Work item:
Would you repeat word for word the lines of the listing that follows, from the one with "R5: 8.2 (AGND, N5) -> 1 (AGND, N5)" up to and including the one with "TP1: none -> test point (N5)", and leave out the images?

Dataset entries:
::::
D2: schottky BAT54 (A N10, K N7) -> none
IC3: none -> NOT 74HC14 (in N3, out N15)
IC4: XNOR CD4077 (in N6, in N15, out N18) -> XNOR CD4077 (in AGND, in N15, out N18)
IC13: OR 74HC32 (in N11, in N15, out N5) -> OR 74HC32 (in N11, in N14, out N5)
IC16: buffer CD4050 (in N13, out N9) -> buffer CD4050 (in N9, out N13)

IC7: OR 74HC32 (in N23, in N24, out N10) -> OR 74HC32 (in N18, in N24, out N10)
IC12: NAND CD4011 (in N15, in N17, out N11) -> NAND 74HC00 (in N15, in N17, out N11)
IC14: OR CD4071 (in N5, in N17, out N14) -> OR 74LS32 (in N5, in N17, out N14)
::::
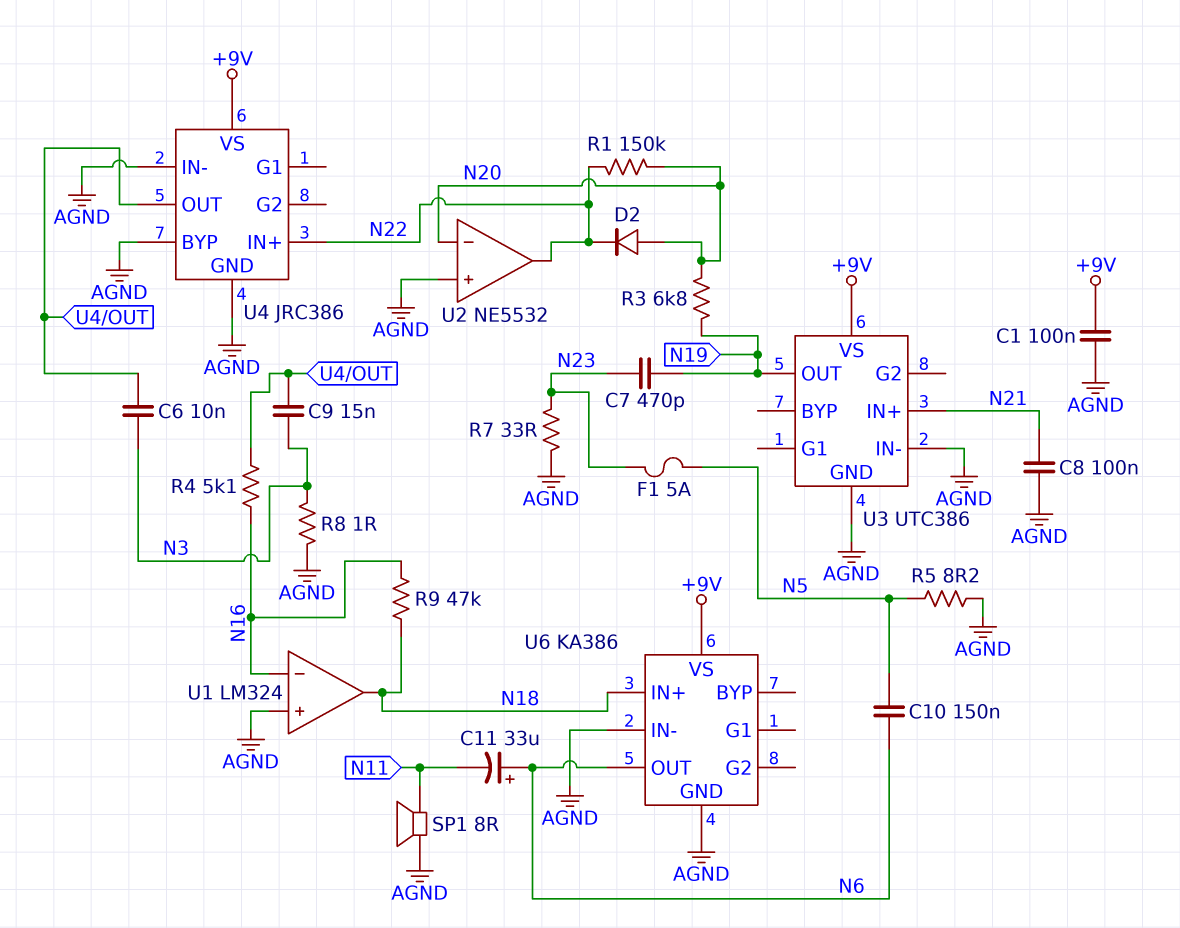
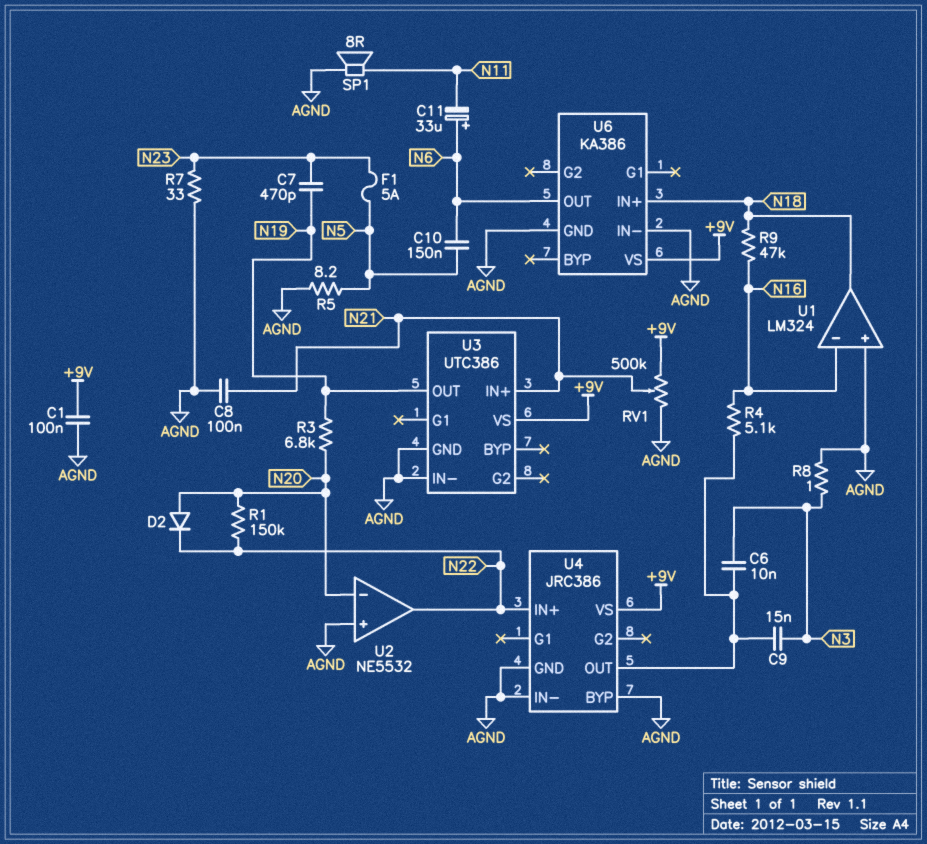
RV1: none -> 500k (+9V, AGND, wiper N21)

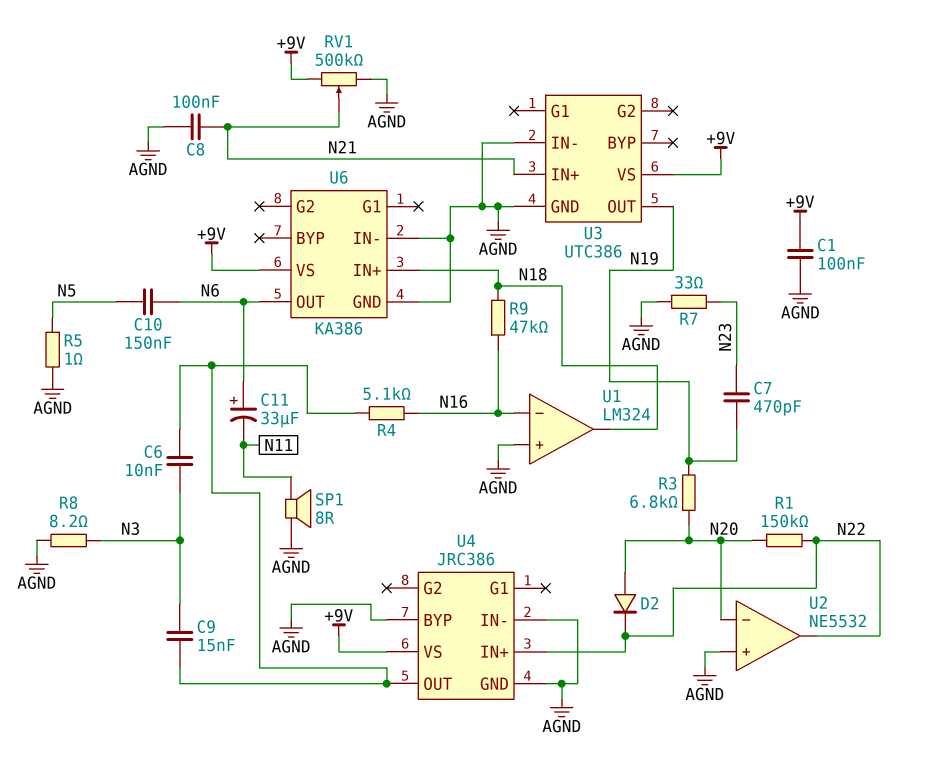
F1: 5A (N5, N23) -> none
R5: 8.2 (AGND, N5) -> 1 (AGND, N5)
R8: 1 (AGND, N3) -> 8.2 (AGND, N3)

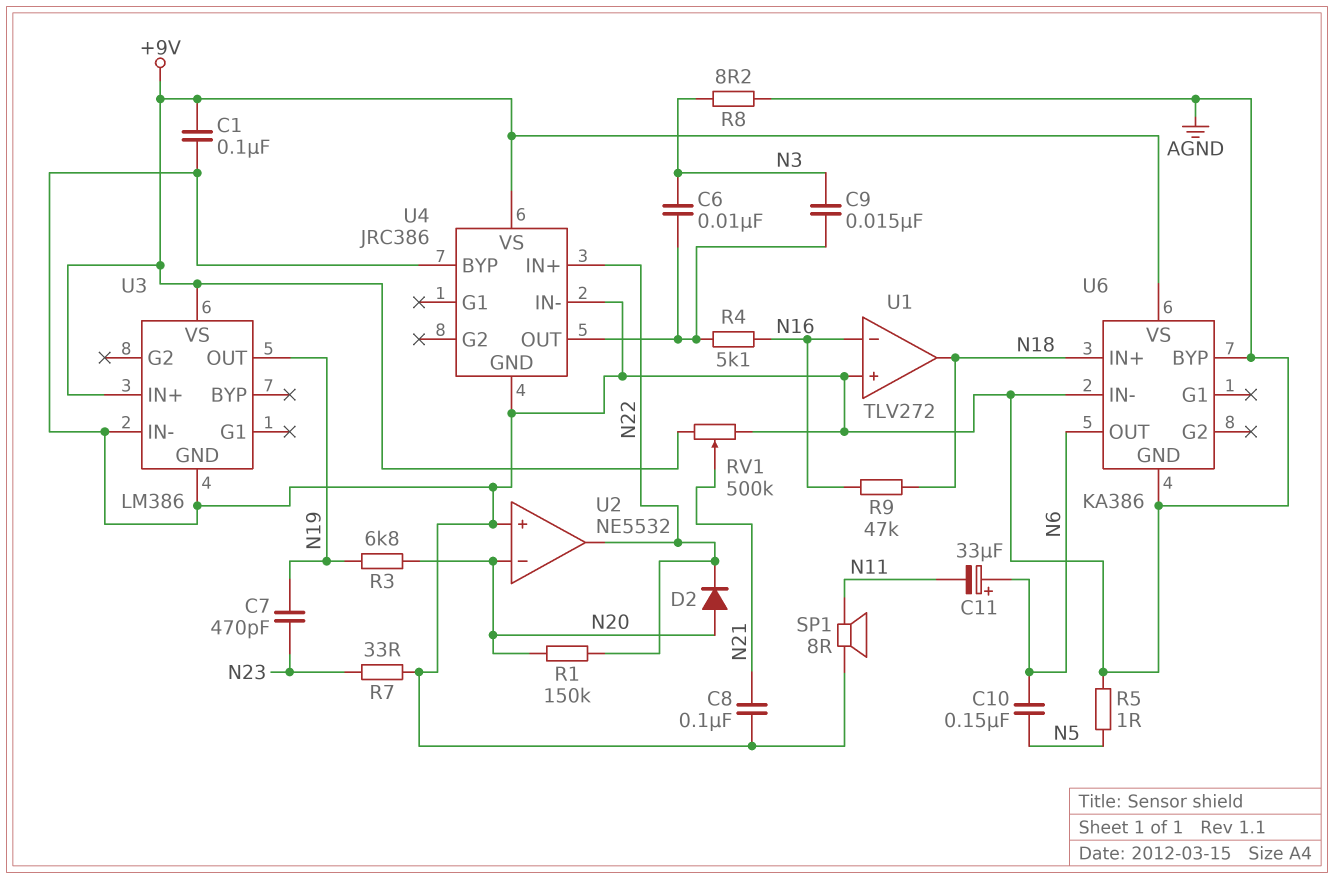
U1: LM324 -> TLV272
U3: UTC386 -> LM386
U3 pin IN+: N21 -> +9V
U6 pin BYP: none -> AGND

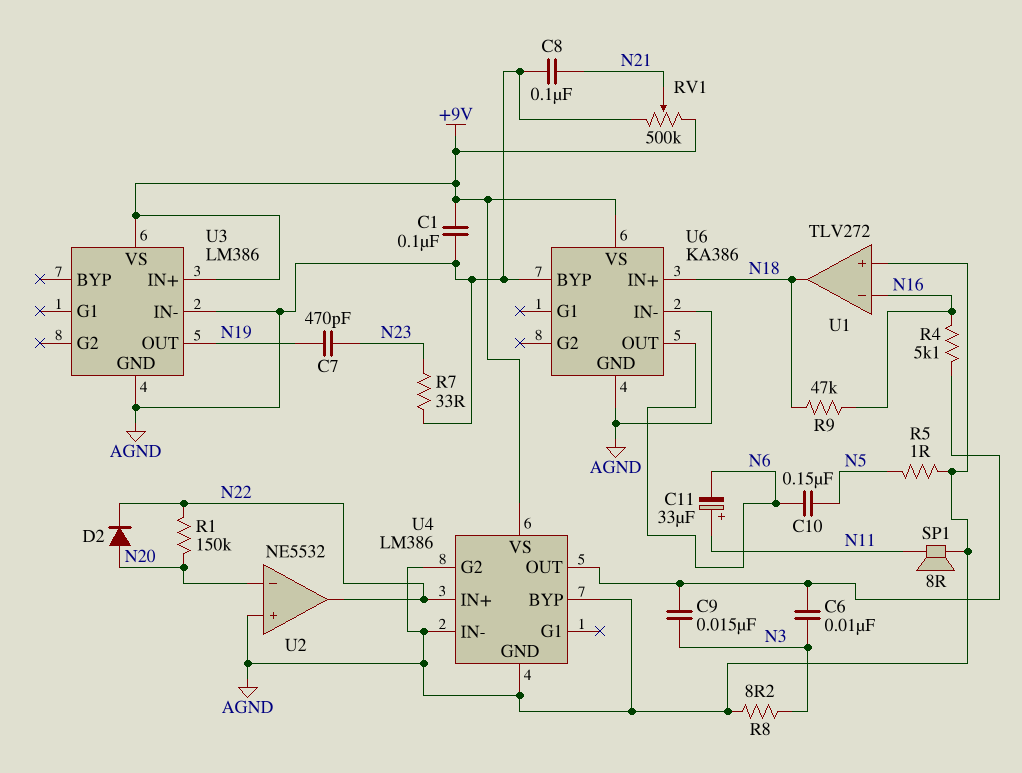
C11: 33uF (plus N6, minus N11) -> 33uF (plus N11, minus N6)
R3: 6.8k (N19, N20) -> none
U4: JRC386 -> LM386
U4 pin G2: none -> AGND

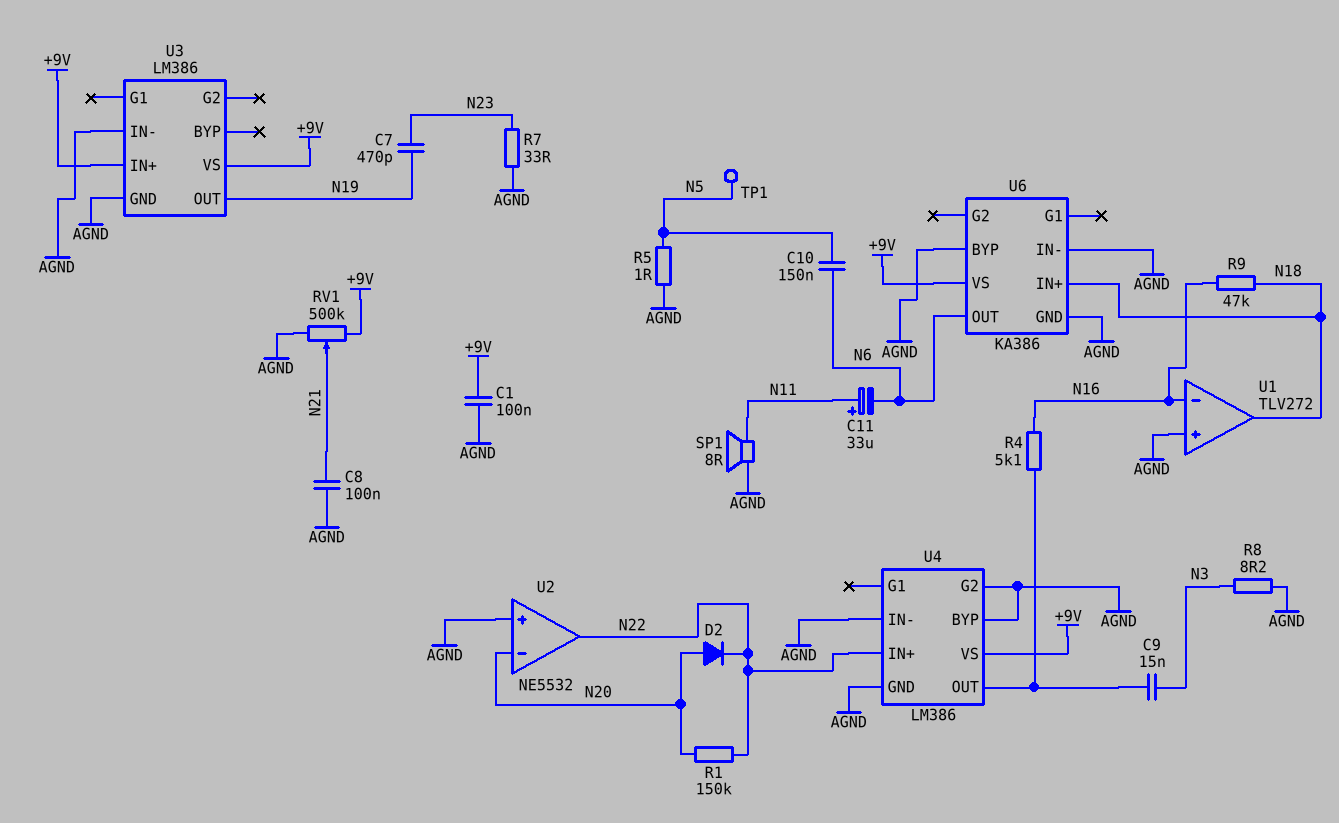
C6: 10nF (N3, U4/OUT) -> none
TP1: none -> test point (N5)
::::
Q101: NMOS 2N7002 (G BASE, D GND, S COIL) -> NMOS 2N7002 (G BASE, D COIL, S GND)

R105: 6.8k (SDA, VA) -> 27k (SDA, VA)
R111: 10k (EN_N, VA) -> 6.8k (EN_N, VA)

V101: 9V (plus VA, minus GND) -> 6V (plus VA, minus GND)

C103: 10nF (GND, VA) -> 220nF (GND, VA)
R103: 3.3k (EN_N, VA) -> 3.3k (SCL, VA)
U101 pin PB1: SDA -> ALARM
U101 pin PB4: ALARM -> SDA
::::
Exercise solution:
R5: 8.2 (AGND, N5) -> 1 (AGND, N5)
R8: 1 (AGND, N3) -> 8.2 (AGND, N3)

U1: LM324 -> TLV272
U3: UTC386 -> LM386
U3 pin IN+: N21 -> +9V
U6 pin BYP: none -> AGND

C11: 33uF (plus N6, minus N11) -> 33uF (plus N11, minus N6)
R3: 6.8k (N19, N20) -> none
U4: JRC386 -> LM386
U4 pin G2: none -> AGND

C6: 10nF (N3, U4/OUT) -> none
TP1: none -> test point (N5)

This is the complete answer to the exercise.